ASSIGNMENT →
Below are the records; how many of their lines contain "cross"? Reply only with that figure.

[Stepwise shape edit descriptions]

%%

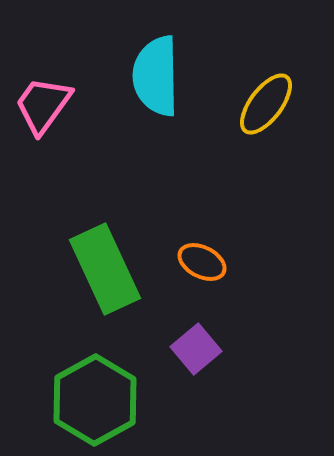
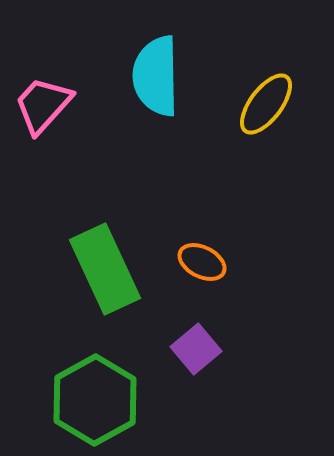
pink trapezoid: rotated 6 degrees clockwise
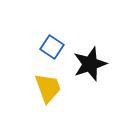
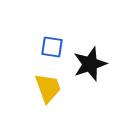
blue square: rotated 25 degrees counterclockwise
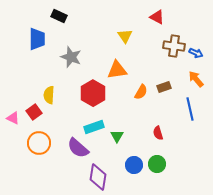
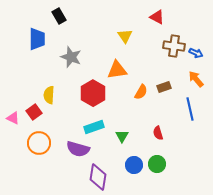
black rectangle: rotated 35 degrees clockwise
green triangle: moved 5 px right
purple semicircle: moved 1 px down; rotated 25 degrees counterclockwise
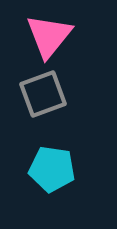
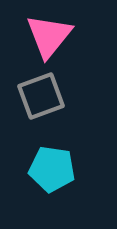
gray square: moved 2 px left, 2 px down
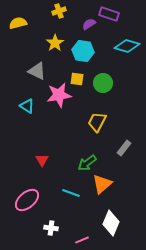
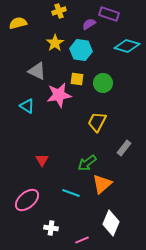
cyan hexagon: moved 2 px left, 1 px up
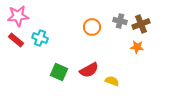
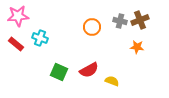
brown cross: moved 1 px left, 4 px up
red rectangle: moved 4 px down
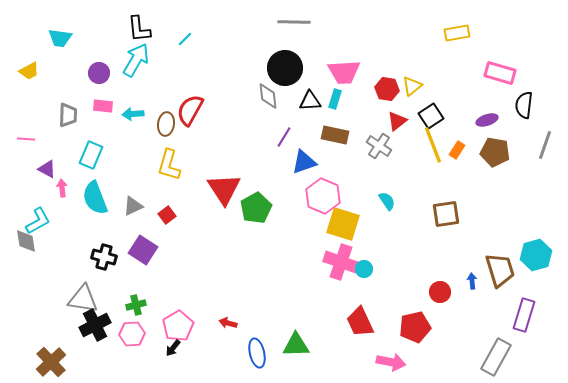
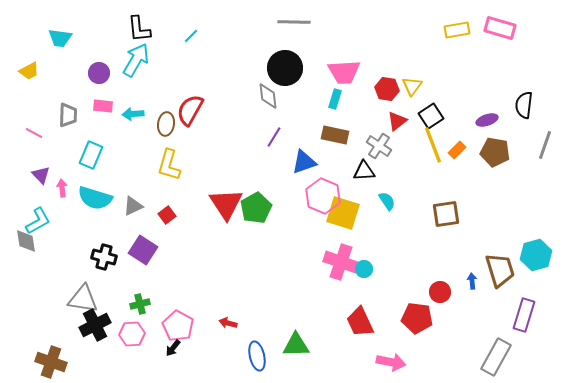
yellow rectangle at (457, 33): moved 3 px up
cyan line at (185, 39): moved 6 px right, 3 px up
pink rectangle at (500, 73): moved 45 px up
yellow triangle at (412, 86): rotated 15 degrees counterclockwise
black triangle at (310, 101): moved 54 px right, 70 px down
purple line at (284, 137): moved 10 px left
pink line at (26, 139): moved 8 px right, 6 px up; rotated 24 degrees clockwise
orange rectangle at (457, 150): rotated 12 degrees clockwise
purple triangle at (47, 169): moved 6 px left, 6 px down; rotated 18 degrees clockwise
red triangle at (224, 189): moved 2 px right, 15 px down
cyan semicircle at (95, 198): rotated 52 degrees counterclockwise
yellow square at (343, 224): moved 11 px up
green cross at (136, 305): moved 4 px right, 1 px up
pink pentagon at (178, 326): rotated 12 degrees counterclockwise
red pentagon at (415, 327): moved 2 px right, 9 px up; rotated 20 degrees clockwise
blue ellipse at (257, 353): moved 3 px down
brown cross at (51, 362): rotated 28 degrees counterclockwise
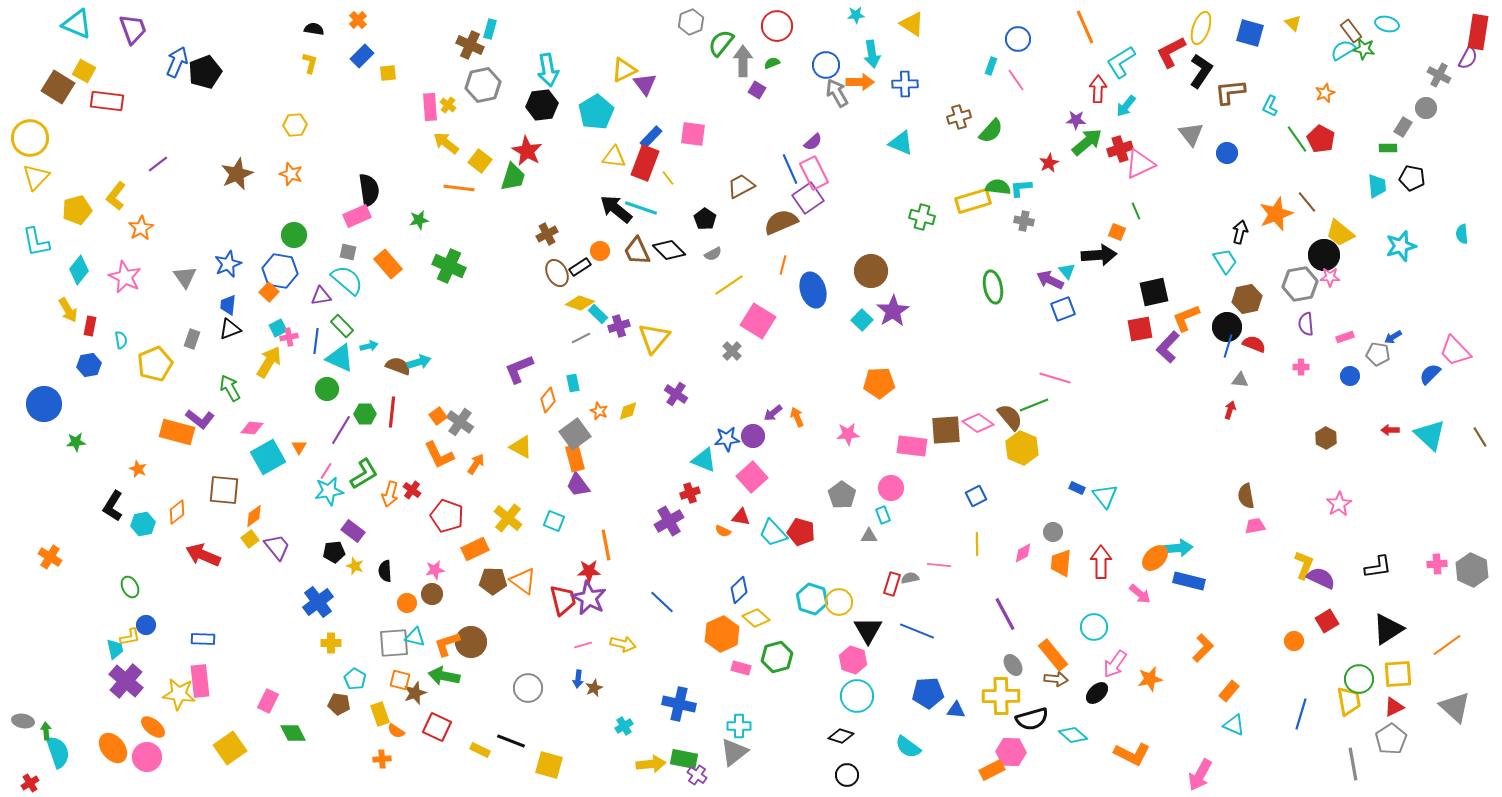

%%

TASK SOLUTION →
3